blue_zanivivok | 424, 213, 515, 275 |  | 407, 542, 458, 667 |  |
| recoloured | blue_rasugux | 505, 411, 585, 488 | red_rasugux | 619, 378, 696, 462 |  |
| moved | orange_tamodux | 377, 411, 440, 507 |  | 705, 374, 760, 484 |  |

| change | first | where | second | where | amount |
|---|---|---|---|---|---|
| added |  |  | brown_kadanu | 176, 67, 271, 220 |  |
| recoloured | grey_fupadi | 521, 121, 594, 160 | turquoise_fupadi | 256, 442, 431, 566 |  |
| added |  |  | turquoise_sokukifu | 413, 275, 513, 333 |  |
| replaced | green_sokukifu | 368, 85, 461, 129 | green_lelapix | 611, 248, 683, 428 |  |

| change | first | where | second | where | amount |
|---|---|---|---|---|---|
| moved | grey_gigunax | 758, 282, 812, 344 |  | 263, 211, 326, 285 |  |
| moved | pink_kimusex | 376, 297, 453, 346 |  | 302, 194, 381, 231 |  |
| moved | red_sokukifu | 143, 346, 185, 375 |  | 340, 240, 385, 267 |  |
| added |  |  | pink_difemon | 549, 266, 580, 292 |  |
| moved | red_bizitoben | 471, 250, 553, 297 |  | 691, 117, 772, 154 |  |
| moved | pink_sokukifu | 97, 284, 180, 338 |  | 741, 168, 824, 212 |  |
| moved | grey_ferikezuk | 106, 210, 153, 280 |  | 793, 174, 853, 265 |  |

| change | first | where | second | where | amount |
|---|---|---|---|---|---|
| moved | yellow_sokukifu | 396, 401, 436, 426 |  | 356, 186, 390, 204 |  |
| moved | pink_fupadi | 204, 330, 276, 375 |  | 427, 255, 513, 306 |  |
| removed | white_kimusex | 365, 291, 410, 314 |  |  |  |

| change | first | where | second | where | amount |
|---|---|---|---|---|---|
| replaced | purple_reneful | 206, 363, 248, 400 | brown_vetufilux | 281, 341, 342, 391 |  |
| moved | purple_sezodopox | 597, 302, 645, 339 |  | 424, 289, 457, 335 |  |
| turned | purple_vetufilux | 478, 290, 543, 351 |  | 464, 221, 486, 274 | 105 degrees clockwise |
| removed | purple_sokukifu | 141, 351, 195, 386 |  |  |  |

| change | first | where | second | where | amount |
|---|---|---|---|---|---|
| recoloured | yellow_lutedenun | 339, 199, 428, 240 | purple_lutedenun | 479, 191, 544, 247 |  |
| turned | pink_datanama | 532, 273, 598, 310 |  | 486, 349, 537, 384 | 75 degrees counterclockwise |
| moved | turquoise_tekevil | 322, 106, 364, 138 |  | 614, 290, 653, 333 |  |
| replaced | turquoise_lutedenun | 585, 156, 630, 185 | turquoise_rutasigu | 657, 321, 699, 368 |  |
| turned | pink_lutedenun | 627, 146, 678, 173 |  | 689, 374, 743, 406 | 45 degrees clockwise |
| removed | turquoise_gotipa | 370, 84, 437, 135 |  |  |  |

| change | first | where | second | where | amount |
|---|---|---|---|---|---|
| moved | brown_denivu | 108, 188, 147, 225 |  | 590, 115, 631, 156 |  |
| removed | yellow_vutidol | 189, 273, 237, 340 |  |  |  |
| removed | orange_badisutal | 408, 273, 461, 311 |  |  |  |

________________________

§ **Your assignment**:
The lines above need to be restated word for word, all of them.

§ **Result for this task**:
blue_zanivivok | 424, 213, 515, 275 |  | 407, 542, 458, 667 |  |
| recoloured | blue_rasugux | 505, 411, 585, 488 | red_rasugux | 619, 378, 696, 462 |  |
| moved | orange_tamodux | 377, 411, 440, 507 |  | 705, 374, 760, 484 |  |

| change | first | where | second | where | amount |
|---|---|---|---|---|---|
| added |  |  | brown_kadanu | 176, 67, 271, 220 |  |
| recoloured | grey_fupadi | 521, 121, 594, 160 | turquoise_fupadi | 256, 442, 431, 566 |  |
| added |  |  | turquoise_sokukifu | 413, 275, 513, 333 |  |
| replaced | green_sokukifu | 368, 85, 461, 129 | green_lelapix | 611, 248, 683, 428 |  |

| change | first | where | second | where | amount |
|---|---|---|---|---|---|
| moved | grey_gigunax | 758, 282, 812, 344 |  | 263, 211, 326, 285 |  |
| moved | pink_kimusex | 376, 297, 453, 346 |  | 302, 194, 381, 231 |  |
| moved | red_sokukifu | 143, 346, 185, 375 |  | 340, 240, 385, 267 |  |
| added |  |  | pink_difemon | 549, 266, 580, 292 |  |
| moved | red_bizitoben | 471, 250, 553, 297 |  | 691, 117, 772, 154 |  |
| moved | pink_sokukifu | 97, 284, 180, 338 |  | 741, 168, 824, 212 |  |
| moved | grey_ferikezuk | 106, 210, 153, 280 |  | 793, 174, 853, 265 |  |

| change | first | where | second | where | amount |
|---|---|---|---|---|---|
| moved | yellow_sokukifu | 396, 401, 436, 426 |  | 356, 186, 390, 204 |  |
| moved | pink_fupadi | 204, 330, 276, 375 |  | 427, 255, 513, 306 |  |
| removed | white_kimusex | 365, 291, 410, 314 |  |  |  |

| change | first | where | second | where | amount |
|---|---|---|---|---|---|
| replaced | purple_reneful | 206, 363, 248, 400 | brown_vetufilux | 281, 341, 342, 391 |  |
| moved | purple_sezodopox | 597, 302, 645, 339 |  | 424, 289, 457, 335 |  |
| turned | purple_vetufilux | 478, 290, 543, 351 |  | 464, 221, 486, 274 | 105 degrees clockwise |
| removed | purple_sokukifu | 141, 351, 195, 386 |  |  |  |

| change | first | where | second | where | amount |
|---|---|---|---|---|---|
| recoloured | yellow_lutedenun | 339, 199, 428, 240 | purple_lutedenun | 479, 191, 544, 247 |  |
| turned | pink_datanama | 532, 273, 598, 310 |  | 486, 349, 537, 384 | 75 degrees counterclockwise |
| moved | turquoise_tekevil | 322, 106, 364, 138 |  | 614, 290, 653, 333 |  |
| replaced | turquoise_lutedenun | 585, 156, 630, 185 | turquoise_rutasigu | 657, 321, 699, 368 |  |
| turned | pink_lutedenun | 627, 146, 678, 173 |  | 689, 374, 743, 406 | 45 degrees clockwise |
| removed | turquoise_gotipa | 370, 84, 437, 135 |  |  |  |

| change | first | where | second | where | amount |
|---|---|---|---|---|---|
| moved | brown_denivu | 108, 188, 147, 225 |  | 590, 115, 631, 156 |  |
| removed | yellow_vutidol | 189, 273, 237, 340 |  |  |  |
| removed | orange_badisutal | 408, 273, 461, 311 |  |  |  |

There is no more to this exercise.